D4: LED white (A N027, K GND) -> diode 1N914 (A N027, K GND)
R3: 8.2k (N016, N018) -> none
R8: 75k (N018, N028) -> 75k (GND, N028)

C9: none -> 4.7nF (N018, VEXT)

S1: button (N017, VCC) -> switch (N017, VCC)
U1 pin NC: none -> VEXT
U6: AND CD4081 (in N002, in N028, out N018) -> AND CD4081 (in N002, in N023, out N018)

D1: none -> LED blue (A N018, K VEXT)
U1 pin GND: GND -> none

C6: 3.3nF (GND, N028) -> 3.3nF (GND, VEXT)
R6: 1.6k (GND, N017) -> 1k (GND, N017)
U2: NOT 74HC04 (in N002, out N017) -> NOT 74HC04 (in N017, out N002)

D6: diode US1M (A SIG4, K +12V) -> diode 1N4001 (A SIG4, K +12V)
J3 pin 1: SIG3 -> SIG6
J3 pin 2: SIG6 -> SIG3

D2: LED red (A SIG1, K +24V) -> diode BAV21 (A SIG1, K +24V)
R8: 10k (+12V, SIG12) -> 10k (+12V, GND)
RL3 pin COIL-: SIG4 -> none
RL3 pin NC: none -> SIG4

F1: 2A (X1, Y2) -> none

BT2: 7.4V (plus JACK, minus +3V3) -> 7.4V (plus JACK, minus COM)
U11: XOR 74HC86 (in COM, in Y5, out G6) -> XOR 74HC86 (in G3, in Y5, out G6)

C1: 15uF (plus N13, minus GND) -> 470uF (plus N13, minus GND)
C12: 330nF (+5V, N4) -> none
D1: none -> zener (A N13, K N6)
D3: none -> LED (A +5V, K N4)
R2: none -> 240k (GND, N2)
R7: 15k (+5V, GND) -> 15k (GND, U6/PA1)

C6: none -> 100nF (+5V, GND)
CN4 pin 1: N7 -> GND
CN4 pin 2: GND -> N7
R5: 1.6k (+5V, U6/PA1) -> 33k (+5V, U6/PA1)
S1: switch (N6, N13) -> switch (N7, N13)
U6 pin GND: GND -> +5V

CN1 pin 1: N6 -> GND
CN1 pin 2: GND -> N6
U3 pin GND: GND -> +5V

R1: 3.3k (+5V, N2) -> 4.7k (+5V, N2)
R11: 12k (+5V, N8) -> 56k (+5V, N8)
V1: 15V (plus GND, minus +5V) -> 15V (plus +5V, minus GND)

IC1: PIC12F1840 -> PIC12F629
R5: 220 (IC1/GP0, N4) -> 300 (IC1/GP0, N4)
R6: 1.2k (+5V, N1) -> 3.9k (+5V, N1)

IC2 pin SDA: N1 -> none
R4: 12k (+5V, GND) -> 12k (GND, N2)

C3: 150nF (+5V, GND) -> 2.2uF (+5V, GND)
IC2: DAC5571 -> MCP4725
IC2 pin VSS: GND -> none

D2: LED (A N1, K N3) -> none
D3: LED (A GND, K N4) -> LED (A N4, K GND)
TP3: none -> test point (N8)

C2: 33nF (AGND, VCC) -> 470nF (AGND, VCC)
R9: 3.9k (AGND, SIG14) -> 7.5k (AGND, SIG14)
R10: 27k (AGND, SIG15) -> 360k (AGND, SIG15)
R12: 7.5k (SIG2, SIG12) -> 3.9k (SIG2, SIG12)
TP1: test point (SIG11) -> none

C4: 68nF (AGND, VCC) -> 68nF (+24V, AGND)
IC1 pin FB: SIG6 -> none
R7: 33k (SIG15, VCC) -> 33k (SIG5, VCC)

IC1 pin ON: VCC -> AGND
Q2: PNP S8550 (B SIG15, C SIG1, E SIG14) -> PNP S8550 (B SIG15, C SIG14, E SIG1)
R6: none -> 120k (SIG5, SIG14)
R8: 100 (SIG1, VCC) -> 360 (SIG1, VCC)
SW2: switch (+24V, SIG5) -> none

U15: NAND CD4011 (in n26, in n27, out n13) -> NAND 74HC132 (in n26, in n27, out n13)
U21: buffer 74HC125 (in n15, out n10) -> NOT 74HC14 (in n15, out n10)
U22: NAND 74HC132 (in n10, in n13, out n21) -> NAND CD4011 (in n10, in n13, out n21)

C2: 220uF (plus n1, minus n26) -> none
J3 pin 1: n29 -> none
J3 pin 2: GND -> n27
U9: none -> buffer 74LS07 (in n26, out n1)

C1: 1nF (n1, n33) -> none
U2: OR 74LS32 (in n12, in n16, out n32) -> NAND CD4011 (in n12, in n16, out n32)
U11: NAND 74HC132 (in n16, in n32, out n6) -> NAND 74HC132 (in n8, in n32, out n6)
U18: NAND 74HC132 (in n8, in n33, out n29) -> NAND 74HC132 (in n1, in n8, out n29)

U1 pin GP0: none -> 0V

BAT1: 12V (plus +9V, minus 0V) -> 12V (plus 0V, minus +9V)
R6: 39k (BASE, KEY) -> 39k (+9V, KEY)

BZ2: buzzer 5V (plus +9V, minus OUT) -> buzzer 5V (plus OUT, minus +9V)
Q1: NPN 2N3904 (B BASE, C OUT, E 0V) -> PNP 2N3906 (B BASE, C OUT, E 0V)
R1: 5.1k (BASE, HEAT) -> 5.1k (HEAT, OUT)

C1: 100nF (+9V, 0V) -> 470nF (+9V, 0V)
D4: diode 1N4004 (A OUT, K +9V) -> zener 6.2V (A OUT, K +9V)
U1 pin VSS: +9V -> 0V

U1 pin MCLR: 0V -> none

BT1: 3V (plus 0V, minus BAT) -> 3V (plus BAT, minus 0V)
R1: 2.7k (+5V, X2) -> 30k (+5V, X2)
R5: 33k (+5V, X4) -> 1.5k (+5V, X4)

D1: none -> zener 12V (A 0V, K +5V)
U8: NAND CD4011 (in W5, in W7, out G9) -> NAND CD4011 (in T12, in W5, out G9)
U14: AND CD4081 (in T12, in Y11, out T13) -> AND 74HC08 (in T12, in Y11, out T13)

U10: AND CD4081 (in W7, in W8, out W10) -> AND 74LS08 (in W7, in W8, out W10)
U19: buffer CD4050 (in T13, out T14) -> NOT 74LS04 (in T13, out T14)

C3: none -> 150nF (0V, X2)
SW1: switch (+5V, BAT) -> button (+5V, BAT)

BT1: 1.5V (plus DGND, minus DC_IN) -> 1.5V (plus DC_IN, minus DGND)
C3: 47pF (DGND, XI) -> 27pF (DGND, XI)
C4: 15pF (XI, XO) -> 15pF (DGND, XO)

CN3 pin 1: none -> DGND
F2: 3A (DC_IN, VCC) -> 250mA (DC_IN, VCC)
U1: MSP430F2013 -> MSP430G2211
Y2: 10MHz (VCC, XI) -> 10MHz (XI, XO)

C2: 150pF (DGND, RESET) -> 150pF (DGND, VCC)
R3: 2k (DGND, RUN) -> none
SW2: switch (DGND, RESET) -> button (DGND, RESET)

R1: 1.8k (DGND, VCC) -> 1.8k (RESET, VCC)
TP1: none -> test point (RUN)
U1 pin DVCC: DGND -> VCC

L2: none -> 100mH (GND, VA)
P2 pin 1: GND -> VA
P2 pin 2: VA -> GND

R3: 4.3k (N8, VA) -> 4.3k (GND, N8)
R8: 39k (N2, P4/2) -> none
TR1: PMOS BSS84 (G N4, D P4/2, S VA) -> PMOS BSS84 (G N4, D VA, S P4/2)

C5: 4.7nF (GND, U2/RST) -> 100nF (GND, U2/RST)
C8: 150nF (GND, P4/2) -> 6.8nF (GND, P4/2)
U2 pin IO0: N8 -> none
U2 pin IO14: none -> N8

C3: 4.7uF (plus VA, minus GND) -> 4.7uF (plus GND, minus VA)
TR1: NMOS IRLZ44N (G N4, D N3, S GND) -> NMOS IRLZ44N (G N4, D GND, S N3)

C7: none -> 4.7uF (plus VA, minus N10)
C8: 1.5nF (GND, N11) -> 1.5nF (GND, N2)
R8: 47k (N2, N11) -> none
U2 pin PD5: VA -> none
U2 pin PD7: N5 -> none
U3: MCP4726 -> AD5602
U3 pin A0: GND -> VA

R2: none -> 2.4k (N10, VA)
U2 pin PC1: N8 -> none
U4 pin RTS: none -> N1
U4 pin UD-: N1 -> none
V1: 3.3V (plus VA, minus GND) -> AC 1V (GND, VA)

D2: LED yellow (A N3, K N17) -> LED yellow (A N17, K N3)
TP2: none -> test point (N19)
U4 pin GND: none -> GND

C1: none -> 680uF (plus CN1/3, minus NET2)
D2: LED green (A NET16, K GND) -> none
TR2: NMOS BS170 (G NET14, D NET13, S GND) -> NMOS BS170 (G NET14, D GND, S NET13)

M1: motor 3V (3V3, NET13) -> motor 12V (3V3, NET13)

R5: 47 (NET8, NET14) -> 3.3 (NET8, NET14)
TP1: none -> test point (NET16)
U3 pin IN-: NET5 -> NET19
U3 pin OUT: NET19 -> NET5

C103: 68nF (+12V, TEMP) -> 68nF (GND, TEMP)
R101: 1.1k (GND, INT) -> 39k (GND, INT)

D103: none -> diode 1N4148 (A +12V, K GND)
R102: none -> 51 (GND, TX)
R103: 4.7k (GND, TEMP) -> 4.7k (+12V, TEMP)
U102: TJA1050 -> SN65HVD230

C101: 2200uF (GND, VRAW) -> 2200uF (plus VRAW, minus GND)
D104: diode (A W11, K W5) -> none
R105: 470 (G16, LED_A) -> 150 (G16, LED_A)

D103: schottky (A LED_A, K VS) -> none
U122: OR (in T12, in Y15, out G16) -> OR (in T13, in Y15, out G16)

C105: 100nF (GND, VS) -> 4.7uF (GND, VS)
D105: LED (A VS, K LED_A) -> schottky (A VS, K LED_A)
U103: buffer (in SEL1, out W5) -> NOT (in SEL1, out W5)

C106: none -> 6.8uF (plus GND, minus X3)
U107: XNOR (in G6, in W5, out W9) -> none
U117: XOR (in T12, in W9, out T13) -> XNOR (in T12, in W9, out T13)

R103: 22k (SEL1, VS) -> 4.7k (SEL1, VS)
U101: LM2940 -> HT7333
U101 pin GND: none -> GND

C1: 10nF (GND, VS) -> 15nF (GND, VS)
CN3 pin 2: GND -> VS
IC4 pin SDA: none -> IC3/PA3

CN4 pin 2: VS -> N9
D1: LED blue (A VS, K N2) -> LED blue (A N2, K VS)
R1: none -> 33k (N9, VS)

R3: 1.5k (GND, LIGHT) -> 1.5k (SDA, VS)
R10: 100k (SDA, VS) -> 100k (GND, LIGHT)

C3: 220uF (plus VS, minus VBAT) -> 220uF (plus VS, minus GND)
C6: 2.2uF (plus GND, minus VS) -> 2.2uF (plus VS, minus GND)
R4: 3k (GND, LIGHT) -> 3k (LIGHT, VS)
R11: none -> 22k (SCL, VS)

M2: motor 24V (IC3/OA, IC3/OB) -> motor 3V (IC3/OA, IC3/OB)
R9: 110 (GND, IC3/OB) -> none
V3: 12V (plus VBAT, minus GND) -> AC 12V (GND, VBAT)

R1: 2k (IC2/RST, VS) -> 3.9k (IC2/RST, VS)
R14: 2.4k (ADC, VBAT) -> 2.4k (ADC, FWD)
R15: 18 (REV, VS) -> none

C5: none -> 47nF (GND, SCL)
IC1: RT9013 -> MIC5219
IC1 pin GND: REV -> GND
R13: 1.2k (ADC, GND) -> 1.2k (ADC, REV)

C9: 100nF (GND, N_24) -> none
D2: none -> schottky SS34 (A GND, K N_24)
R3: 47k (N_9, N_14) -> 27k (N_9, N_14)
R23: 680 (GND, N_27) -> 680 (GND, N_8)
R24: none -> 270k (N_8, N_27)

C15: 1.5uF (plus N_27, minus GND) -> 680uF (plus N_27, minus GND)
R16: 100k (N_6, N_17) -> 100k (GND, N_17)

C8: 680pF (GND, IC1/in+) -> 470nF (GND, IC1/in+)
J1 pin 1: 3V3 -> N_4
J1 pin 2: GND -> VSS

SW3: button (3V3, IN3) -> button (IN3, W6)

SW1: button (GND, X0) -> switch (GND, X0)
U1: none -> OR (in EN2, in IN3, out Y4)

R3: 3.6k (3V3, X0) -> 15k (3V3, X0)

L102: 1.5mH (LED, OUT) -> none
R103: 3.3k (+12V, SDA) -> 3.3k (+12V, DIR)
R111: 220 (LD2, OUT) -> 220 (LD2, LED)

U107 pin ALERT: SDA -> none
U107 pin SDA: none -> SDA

[EXERCISE GOAL]:
At the first line of the material above, start reproducing each line exactly, and end with the line that holds "S1: switch (N6, N13) -> switch (N7, N13)", adding nothing.

[EXERCISE ANSWER]:
D4: LED white (A N027, K GND) -> diode 1N914 (A N027, K GND)
R3: 8.2k (N016, N018) -> none
R8: 75k (N018, N028) -> 75k (GND, N028)

C9: none -> 4.7nF (N018, VEXT)

S1: button (N017, VCC) -> switch (N017, VCC)
U1 pin NC: none -> VEXT
U6: AND CD4081 (in N002, in N028, out N018) -> AND CD4081 (in N002, in N023, out N018)

D1: none -> LED blue (A N018, K VEXT)
U1 pin GND: GND -> none

C6: 3.3nF (GND, N028) -> 3.3nF (GND, VEXT)
R6: 1.6k (GND, N017) -> 1k (GND, N017)
U2: NOT 74HC04 (in N002, out N017) -> NOT 74HC04 (in N017, out N002)

D6: diode US1M (A SIG4, K +12V) -> diode 1N4001 (A SIG4, K +12V)
J3 pin 1: SIG3 -> SIG6
J3 pin 2: SIG6 -> SIG3

D2: LED red (A SIG1, K +24V) -> diode BAV21 (A SIG1, K +24V)
R8: 10k (+12V, SIG12) -> 10k (+12V, GND)
RL3 pin COIL-: SIG4 -> none
RL3 pin NC: none -> SIG4

F1: 2A (X1, Y2) -> none

BT2: 7.4V (plus JACK, minus +3V3) -> 7.4V (plus JACK, minus COM)
U11: XOR 74HC86 (in COM, in Y5, out G6) -> XOR 74HC86 (in G3, in Y5, out G6)

C1: 15uF (plus N13, minus GND) -> 470uF (plus N13, minus GND)
C12: 330nF (+5V, N4) -> none
D1: none -> zener (A N13, K N6)
D3: none -> LED (A +5V, K N4)
R2: none -> 240k (GND, N2)
R7: 15k (+5V, GND) -> 15k (GND, U6/PA1)

C6: none -> 100nF (+5V, GND)
CN4 pin 1: N7 -> GND
CN4 pin 2: GND -> N7
R5: 1.6k (+5V, U6/PA1) -> 33k (+5V, U6/PA1)
S1: switch (N6, N13) -> switch (N7, N13)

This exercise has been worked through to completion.